» Data supplied
_ _ _ _

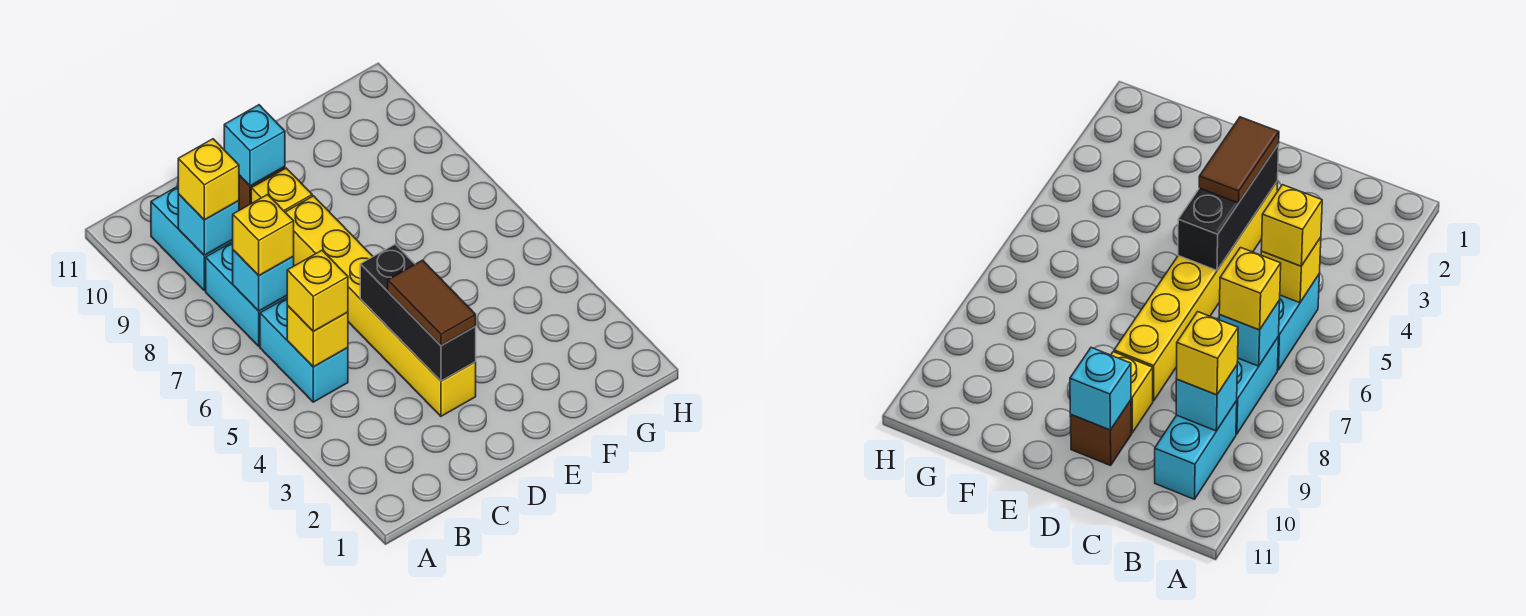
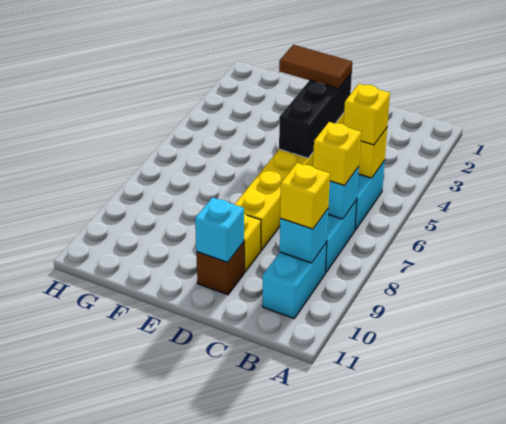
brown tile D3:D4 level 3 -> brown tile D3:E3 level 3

_ _ _ _

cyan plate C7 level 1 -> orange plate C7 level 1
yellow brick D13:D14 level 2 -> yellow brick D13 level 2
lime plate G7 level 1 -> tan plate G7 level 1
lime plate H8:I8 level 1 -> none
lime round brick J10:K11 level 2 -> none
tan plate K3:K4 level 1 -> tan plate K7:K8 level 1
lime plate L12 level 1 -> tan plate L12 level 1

_ _ _ _

» Problem description
Look above for the line with "lime plate G7 level 1 -> tan plate G7 level 1" and the line with "lime plate L12". Retype those two lines and every line between them exactly, adding nothing.

» Exercise response
lime plate G7 level 1 -> tan plate G7 level 1
lime plate H8:I8 level 1 -> none
lime round brick J10:K11 level 2 -> none
tan plate K3:K4 level 1 -> tan plate K7:K8 level 1
lime plate L12 level 1 -> tan plate L12 level 1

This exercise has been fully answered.